Each line of the entries below that includes "wallet" belongs in your answer.

==================================================

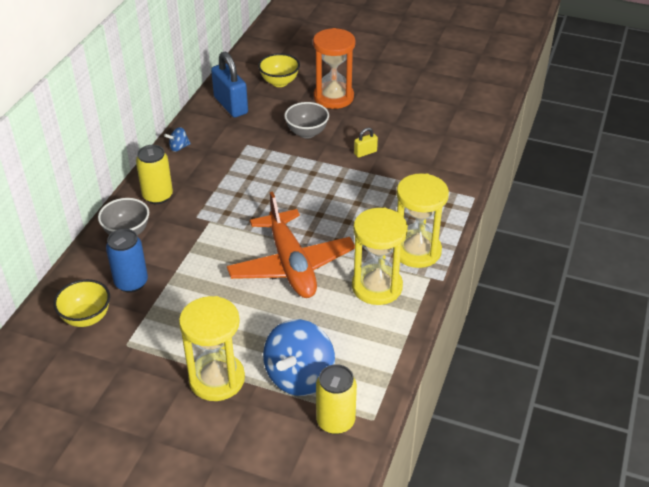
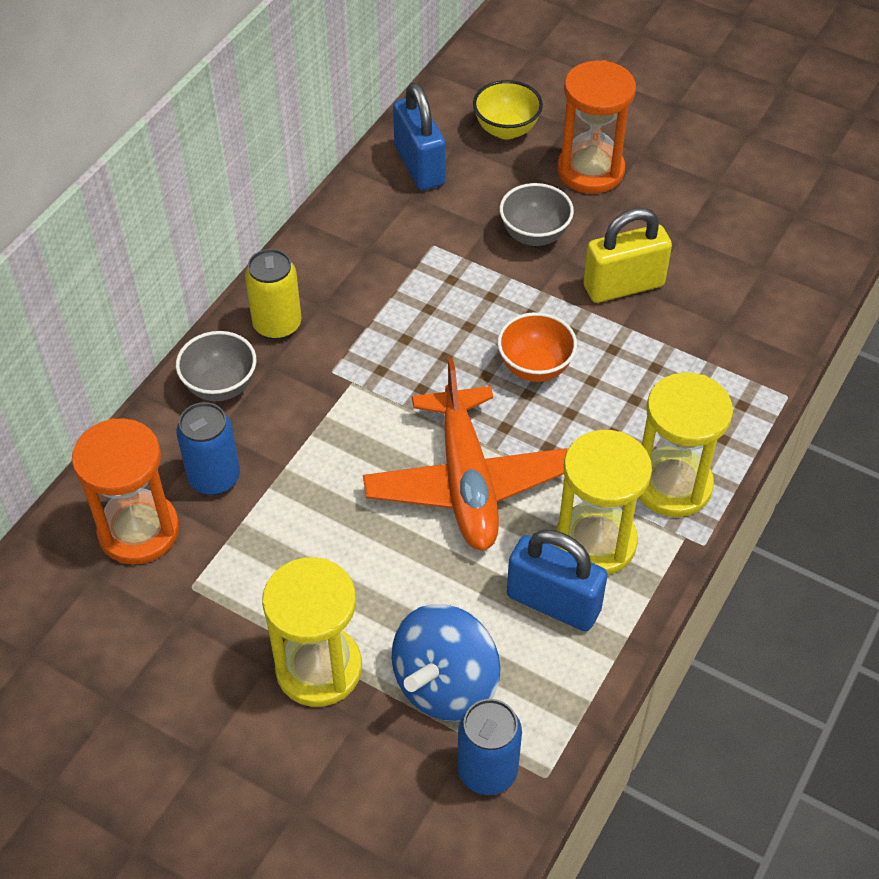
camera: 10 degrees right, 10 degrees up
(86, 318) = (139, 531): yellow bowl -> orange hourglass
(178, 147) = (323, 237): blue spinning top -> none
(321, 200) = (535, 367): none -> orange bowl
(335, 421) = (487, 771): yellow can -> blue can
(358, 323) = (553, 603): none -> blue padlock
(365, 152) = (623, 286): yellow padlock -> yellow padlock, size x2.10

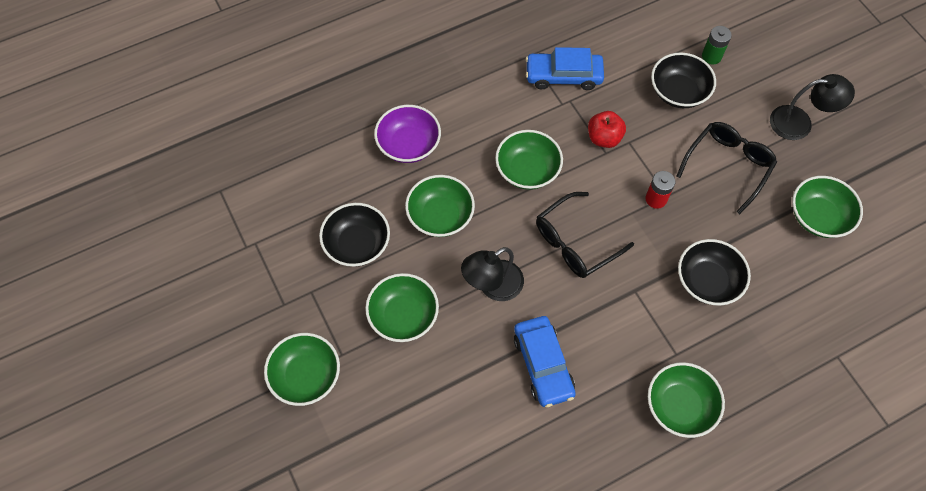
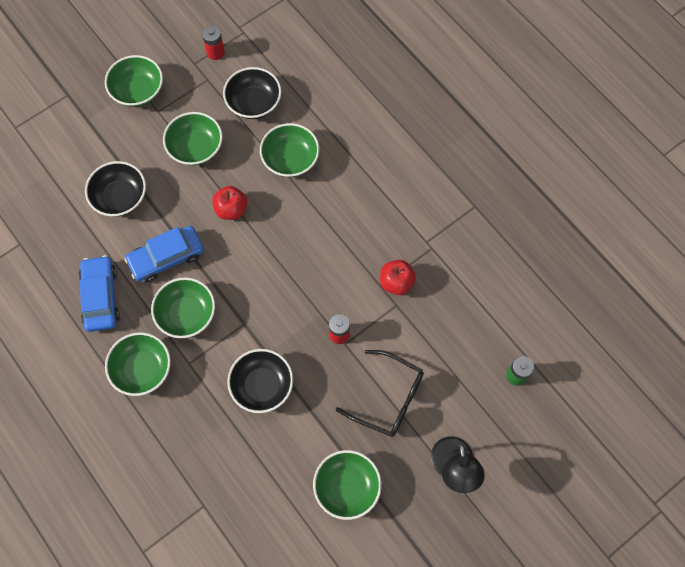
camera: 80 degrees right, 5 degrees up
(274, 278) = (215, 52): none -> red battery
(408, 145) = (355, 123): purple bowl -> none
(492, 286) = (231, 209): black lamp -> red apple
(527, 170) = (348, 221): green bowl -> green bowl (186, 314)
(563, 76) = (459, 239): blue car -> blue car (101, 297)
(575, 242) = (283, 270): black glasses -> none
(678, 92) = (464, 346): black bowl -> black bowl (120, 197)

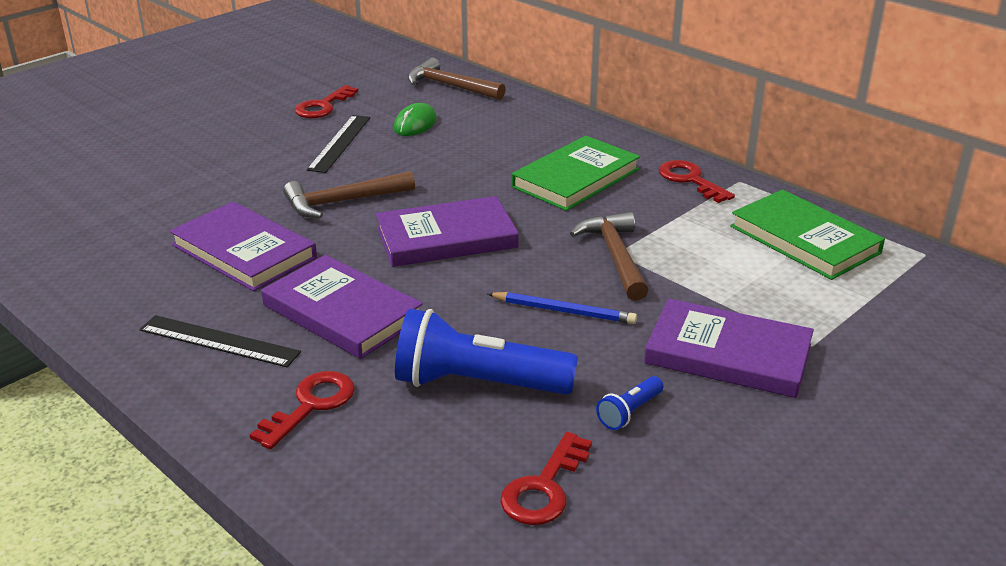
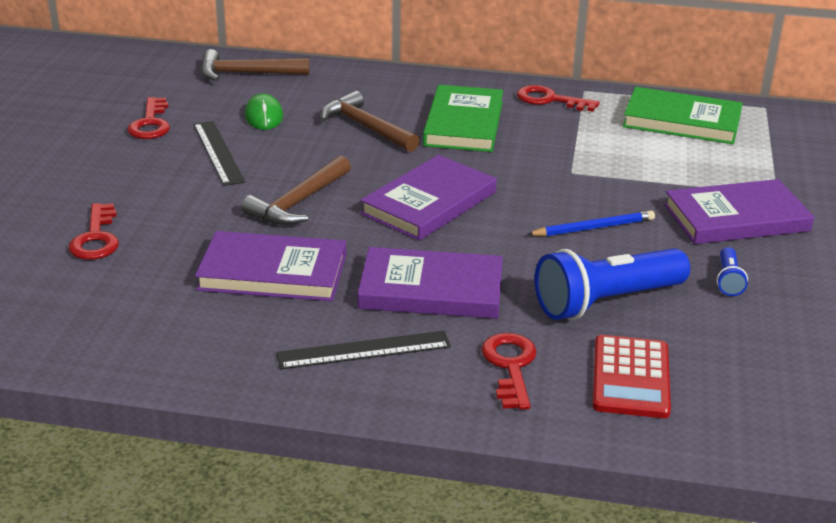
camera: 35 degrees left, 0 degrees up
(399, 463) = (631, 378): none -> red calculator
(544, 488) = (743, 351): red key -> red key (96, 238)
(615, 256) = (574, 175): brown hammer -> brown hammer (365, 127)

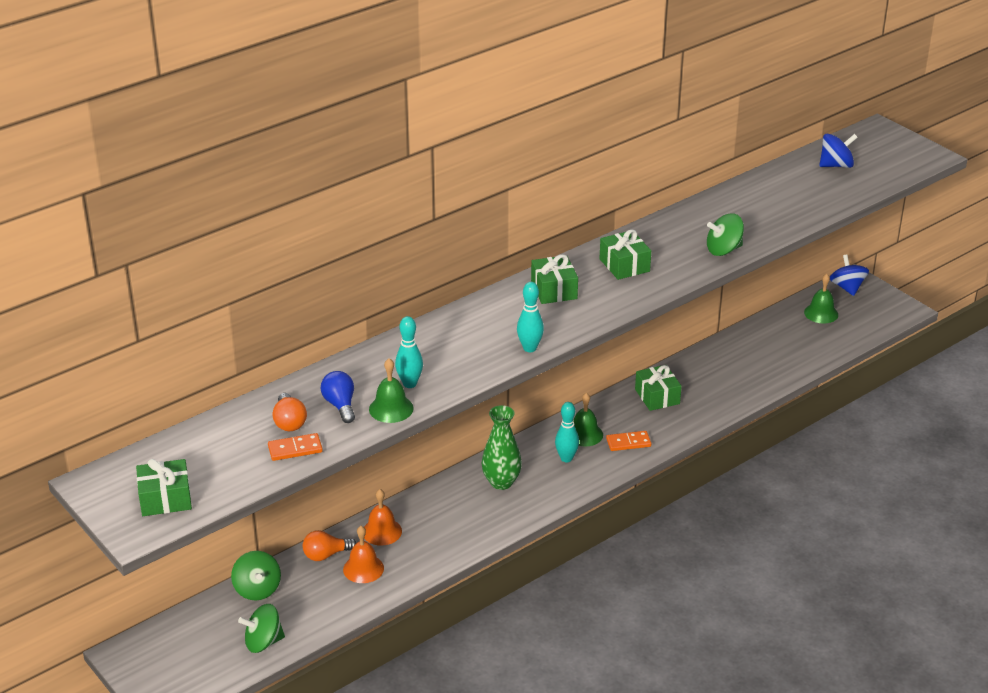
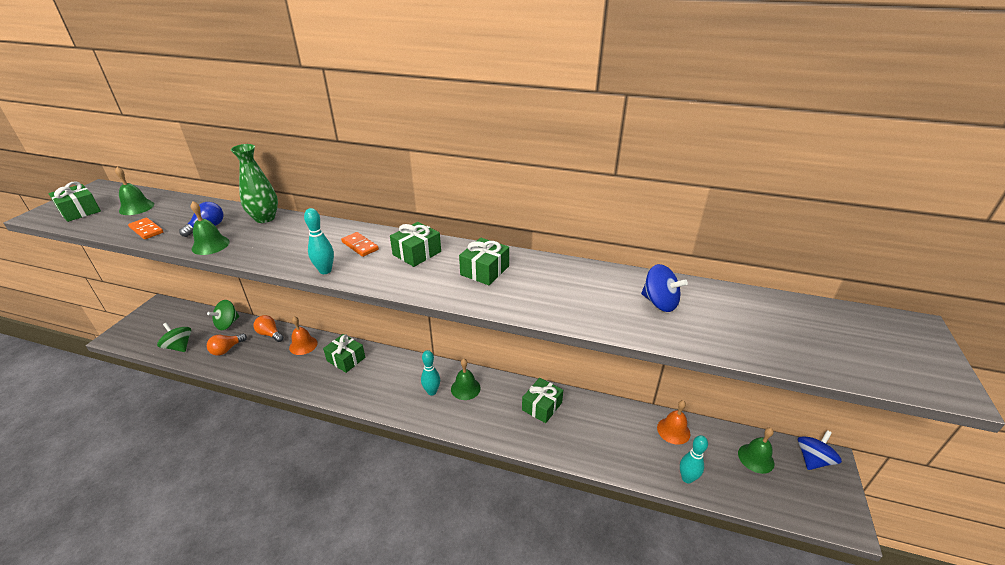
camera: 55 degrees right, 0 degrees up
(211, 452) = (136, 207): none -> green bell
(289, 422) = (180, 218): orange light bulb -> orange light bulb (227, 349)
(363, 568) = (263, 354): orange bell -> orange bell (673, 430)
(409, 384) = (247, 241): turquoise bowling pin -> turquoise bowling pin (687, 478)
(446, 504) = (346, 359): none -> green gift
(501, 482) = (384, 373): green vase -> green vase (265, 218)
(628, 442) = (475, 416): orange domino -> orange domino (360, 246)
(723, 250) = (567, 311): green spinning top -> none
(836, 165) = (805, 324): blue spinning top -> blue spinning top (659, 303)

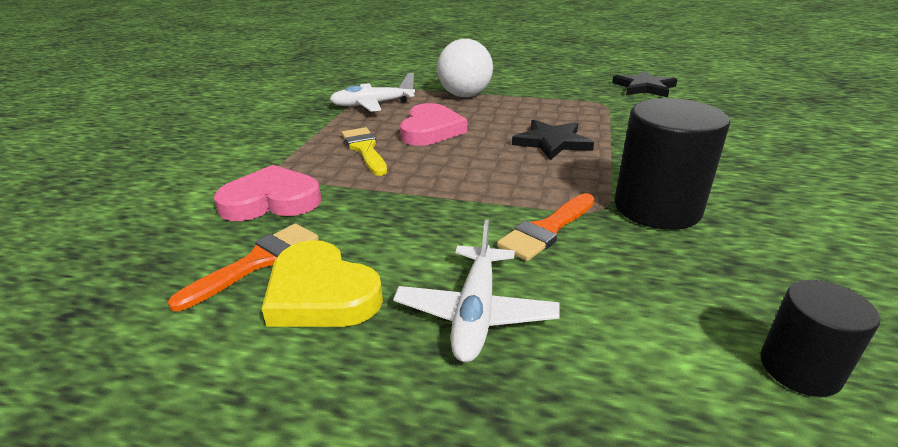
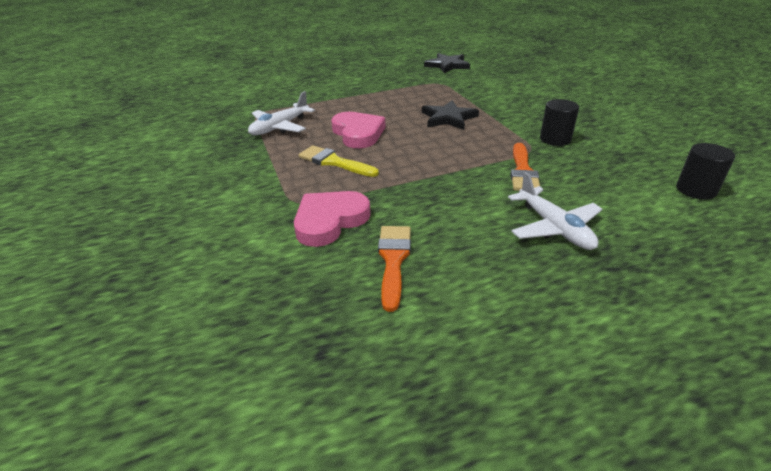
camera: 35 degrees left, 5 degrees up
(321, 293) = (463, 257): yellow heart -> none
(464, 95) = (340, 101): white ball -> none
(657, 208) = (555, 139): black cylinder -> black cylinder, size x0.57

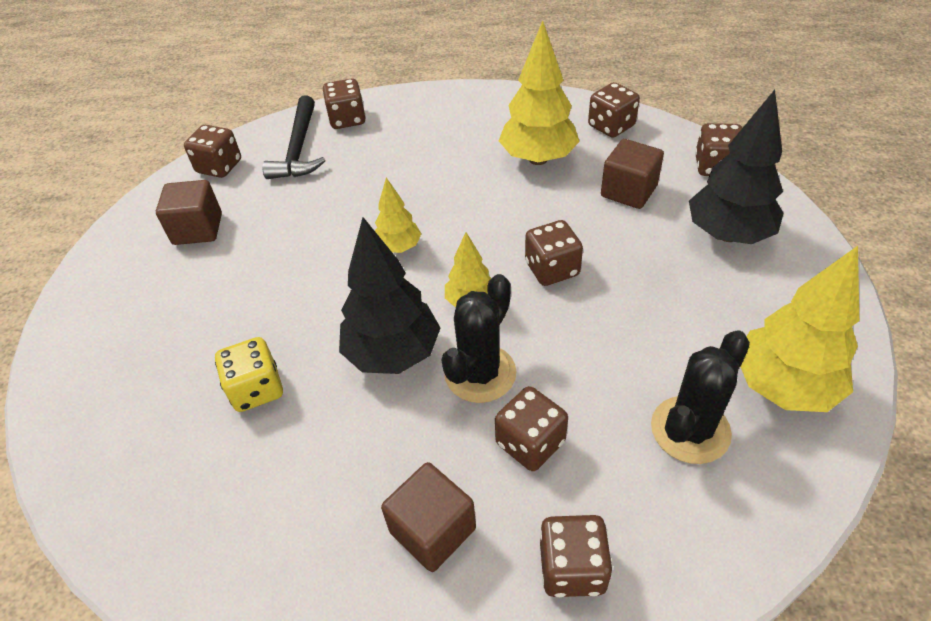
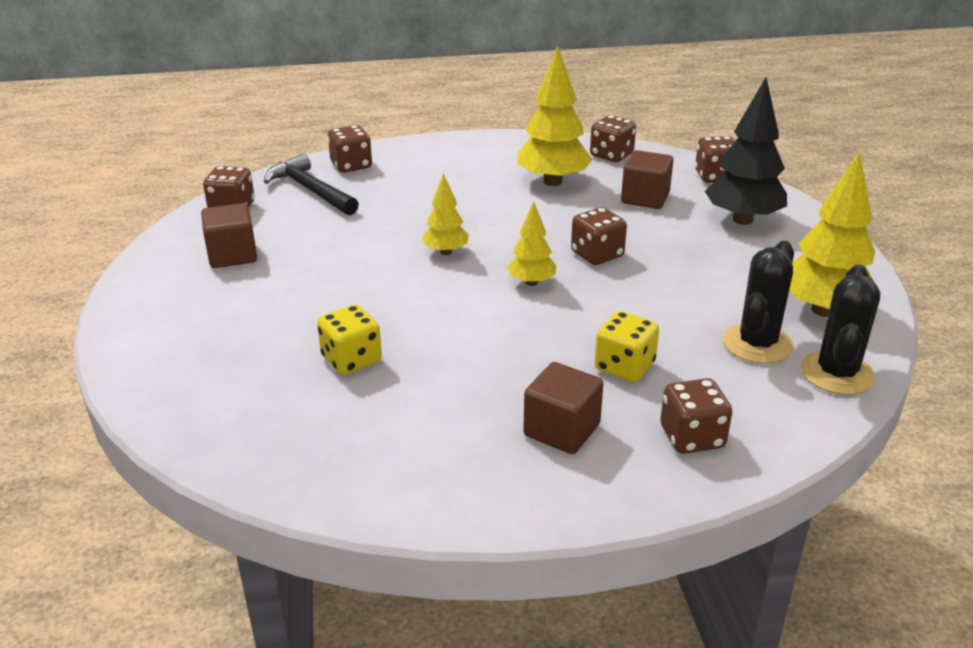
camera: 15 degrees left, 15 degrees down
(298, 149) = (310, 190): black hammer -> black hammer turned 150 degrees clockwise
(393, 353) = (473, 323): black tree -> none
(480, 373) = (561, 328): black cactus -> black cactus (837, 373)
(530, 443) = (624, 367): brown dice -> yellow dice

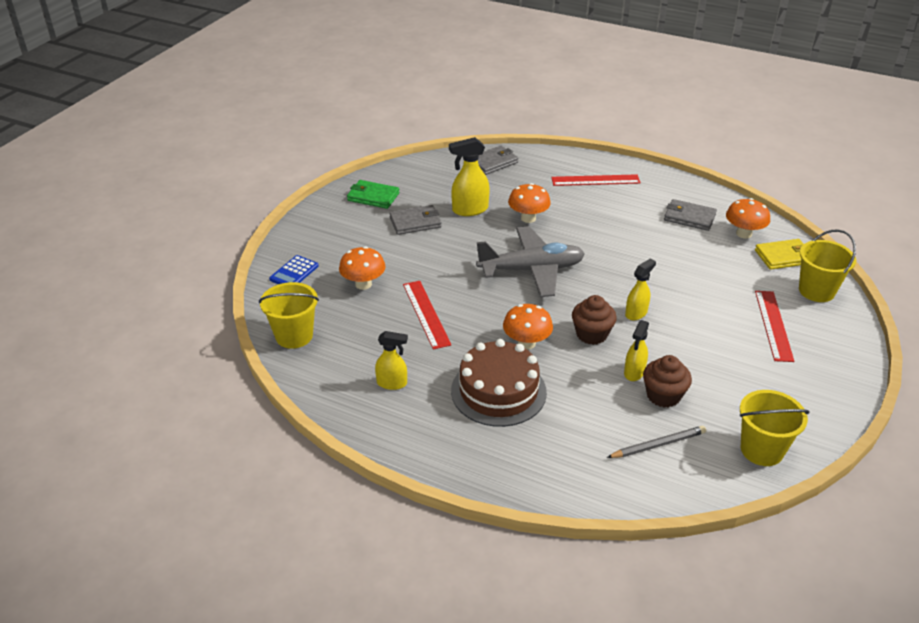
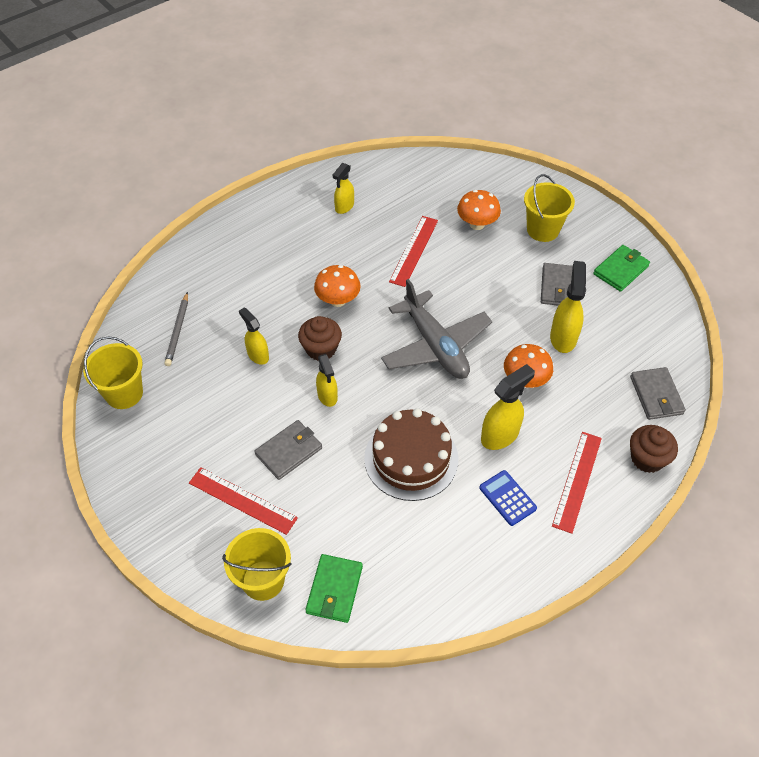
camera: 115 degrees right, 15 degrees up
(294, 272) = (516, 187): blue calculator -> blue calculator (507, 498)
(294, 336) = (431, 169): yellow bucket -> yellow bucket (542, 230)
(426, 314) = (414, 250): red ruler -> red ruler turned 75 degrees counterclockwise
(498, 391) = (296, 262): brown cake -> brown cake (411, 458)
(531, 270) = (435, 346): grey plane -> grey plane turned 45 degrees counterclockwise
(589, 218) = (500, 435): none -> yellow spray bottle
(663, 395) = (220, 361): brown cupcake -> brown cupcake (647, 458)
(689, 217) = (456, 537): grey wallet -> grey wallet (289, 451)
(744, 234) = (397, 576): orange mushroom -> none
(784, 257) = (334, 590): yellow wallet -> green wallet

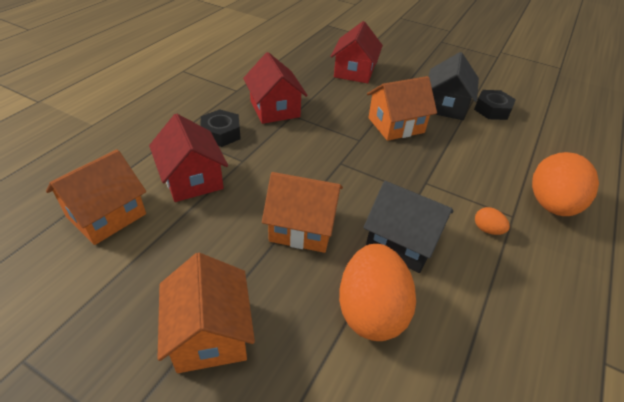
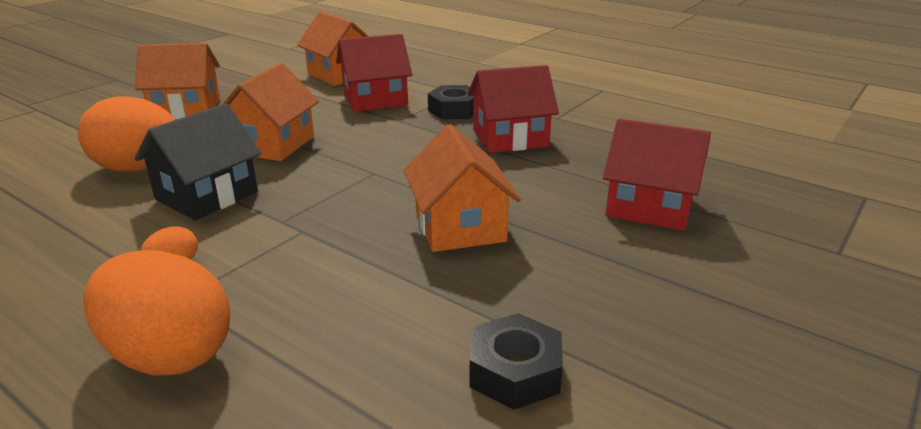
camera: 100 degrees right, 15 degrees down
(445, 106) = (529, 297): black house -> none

==================================================

Expected answer:
(689, 217) = (456, 537): grey wallet -> grey wallet (289, 451)
(784, 257) = (334, 590): yellow wallet -> green wallet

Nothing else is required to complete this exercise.